EXERCISE REQUIREMENTS:
For the records that follow, please set down exactly the lines between the one holding "OLED2 pin SCL: B6 -> none" and the one holding "ENC2 pin CLK: SCL -> 11", inclusive, and only those.
:: TASK INPUT ::
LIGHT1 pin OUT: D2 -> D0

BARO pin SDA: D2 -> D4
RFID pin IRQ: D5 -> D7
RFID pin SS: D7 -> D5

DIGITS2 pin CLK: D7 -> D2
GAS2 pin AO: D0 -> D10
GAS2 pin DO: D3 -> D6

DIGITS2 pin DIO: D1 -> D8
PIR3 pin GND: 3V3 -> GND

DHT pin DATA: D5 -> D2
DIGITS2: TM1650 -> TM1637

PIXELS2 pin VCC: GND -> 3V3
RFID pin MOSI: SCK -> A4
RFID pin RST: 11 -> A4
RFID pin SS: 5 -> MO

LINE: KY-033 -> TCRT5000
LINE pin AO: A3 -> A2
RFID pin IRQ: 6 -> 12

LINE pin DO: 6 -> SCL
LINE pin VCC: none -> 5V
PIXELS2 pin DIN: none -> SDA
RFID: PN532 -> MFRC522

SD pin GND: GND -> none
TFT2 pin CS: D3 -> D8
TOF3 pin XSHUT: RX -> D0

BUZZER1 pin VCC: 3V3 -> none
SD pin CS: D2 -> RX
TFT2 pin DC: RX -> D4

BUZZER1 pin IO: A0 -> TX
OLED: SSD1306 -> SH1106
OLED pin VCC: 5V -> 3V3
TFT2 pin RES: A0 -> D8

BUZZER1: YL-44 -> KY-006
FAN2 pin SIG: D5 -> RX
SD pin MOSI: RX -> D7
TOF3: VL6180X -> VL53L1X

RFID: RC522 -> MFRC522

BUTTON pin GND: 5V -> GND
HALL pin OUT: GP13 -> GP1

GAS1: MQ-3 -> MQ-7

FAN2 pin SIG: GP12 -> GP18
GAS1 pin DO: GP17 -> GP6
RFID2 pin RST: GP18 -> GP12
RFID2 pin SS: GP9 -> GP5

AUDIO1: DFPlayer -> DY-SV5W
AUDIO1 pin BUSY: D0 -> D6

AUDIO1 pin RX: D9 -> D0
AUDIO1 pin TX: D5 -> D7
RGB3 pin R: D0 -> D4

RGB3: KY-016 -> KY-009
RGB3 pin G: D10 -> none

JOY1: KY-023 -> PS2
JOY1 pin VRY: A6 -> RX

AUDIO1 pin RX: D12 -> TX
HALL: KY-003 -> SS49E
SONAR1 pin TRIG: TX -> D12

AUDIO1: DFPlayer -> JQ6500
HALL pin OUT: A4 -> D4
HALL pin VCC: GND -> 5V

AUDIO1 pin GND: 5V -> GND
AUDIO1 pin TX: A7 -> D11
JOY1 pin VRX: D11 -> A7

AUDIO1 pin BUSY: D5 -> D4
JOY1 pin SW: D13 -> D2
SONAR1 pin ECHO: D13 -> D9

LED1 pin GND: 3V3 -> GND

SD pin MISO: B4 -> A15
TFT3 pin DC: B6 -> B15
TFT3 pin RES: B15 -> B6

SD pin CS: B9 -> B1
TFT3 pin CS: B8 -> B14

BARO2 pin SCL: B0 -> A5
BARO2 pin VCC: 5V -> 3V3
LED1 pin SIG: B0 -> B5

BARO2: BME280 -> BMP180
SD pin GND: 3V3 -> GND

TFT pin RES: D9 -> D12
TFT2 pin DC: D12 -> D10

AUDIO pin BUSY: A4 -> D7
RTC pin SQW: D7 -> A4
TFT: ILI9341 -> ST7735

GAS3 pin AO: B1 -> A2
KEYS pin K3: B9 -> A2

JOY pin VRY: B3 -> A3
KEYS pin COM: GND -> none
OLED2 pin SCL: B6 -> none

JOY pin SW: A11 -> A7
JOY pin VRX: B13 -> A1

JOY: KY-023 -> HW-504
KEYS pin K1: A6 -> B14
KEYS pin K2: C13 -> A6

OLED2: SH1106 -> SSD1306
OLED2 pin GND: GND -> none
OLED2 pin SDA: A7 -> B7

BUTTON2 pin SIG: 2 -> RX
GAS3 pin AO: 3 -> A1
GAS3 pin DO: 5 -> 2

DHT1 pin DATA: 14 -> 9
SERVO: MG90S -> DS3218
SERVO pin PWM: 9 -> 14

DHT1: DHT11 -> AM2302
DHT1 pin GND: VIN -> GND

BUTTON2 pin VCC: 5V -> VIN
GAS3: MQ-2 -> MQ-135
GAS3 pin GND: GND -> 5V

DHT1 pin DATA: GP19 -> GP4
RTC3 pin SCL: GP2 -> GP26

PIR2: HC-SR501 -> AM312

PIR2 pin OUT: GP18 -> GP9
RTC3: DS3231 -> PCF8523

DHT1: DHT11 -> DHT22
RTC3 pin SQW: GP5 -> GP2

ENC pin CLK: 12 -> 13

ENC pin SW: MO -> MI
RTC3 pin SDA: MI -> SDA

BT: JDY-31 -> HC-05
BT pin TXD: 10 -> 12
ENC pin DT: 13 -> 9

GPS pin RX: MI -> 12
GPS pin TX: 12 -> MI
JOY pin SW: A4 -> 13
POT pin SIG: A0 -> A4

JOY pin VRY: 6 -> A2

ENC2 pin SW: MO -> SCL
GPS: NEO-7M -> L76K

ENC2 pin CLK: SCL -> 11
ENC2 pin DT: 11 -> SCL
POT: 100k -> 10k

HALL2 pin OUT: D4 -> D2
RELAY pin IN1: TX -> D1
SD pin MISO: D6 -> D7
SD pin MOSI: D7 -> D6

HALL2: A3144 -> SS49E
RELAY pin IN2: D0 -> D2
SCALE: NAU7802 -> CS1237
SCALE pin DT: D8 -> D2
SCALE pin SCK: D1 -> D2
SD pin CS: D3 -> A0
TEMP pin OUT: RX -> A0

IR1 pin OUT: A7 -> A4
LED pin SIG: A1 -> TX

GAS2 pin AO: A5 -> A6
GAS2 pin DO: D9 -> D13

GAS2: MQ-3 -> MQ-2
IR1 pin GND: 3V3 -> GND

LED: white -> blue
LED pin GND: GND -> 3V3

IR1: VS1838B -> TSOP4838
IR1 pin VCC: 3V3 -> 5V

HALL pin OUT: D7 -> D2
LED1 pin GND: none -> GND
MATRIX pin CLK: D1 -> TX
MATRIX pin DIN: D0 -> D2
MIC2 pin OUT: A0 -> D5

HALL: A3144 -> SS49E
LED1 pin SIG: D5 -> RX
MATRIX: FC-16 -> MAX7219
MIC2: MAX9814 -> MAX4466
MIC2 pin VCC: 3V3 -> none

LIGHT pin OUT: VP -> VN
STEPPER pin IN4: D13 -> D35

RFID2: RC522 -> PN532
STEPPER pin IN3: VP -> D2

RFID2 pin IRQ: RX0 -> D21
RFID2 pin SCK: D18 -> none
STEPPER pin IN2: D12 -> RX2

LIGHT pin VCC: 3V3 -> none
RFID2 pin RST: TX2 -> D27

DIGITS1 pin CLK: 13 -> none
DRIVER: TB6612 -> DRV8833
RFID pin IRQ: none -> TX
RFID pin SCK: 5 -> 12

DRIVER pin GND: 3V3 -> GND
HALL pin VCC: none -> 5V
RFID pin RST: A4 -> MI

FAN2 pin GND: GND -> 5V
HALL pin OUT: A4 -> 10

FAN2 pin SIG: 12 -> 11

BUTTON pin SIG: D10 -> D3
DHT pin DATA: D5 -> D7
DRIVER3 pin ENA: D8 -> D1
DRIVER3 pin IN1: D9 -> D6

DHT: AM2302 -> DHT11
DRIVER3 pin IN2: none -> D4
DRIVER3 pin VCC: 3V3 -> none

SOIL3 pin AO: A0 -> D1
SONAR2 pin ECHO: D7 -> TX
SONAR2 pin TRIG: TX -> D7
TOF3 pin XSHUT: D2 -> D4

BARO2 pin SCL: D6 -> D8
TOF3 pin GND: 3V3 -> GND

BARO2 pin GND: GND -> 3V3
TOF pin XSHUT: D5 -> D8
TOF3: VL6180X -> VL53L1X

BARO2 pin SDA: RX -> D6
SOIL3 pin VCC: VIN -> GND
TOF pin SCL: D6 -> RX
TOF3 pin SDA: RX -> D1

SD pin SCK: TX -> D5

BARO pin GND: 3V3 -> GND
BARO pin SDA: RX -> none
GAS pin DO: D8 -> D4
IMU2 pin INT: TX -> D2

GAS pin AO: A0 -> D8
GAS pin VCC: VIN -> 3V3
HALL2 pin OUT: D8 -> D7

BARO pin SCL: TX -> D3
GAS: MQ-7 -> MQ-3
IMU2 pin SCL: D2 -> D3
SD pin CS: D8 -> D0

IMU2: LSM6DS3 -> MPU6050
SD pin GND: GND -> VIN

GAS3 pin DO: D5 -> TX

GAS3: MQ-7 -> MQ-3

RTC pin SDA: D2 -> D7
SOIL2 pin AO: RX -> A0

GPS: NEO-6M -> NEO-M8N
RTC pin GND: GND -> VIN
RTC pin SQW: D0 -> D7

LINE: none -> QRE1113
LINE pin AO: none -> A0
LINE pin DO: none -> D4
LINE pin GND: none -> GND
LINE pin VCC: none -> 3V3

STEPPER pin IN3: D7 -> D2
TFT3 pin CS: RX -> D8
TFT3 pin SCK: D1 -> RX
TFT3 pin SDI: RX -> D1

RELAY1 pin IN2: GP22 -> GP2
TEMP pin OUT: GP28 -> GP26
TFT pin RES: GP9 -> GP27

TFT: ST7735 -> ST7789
:::
WRITTEN RESPONSE:
OLED2 pin SCL: B6 -> none

JOY pin SW: A11 -> A7
JOY pin VRX: B13 -> A1

JOY: KY-023 -> HW-504
KEYS pin K1: A6 -> B14
KEYS pin K2: C13 -> A6

OLED2: SH1106 -> SSD1306
OLED2 pin GND: GND -> none
OLED2 pin SDA: A7 -> B7

BUTTON2 pin SIG: 2 -> RX
GAS3 pin AO: 3 -> A1
GAS3 pin DO: 5 -> 2

DHT1 pin DATA: 14 -> 9
SERVO: MG90S -> DS3218
SERVO pin PWM: 9 -> 14

DHT1: DHT11 -> AM2302
DHT1 pin GND: VIN -> GND

BUTTON2 pin VCC: 5V -> VIN
GAS3: MQ-2 -> MQ-135
GAS3 pin GND: GND -> 5V

DHT1 pin DATA: GP19 -> GP4
RTC3 pin SCL: GP2 -> GP26

PIR2: HC-SR501 -> AM312

PIR2 pin OUT: GP18 -> GP9
RTC3: DS3231 -> PCF8523

DHT1: DHT11 -> DHT22
RTC3 pin SQW: GP5 -> GP2

ENC pin CLK: 12 -> 13

ENC pin SW: MO -> MI
RTC3 pin SDA: MI -> SDA

BT: JDY-31 -> HC-05
BT pin TXD: 10 -> 12
ENC pin DT: 13 -> 9

GPS pin RX: MI -> 12
GPS pin TX: 12 -> MI
JOY pin SW: A4 -> 13
POT pin SIG: A0 -> A4

JOY pin VRY: 6 -> A2

ENC2 pin SW: MO -> SCL
GPS: NEO-7M -> L76K

ENC2 pin CLK: SCL -> 11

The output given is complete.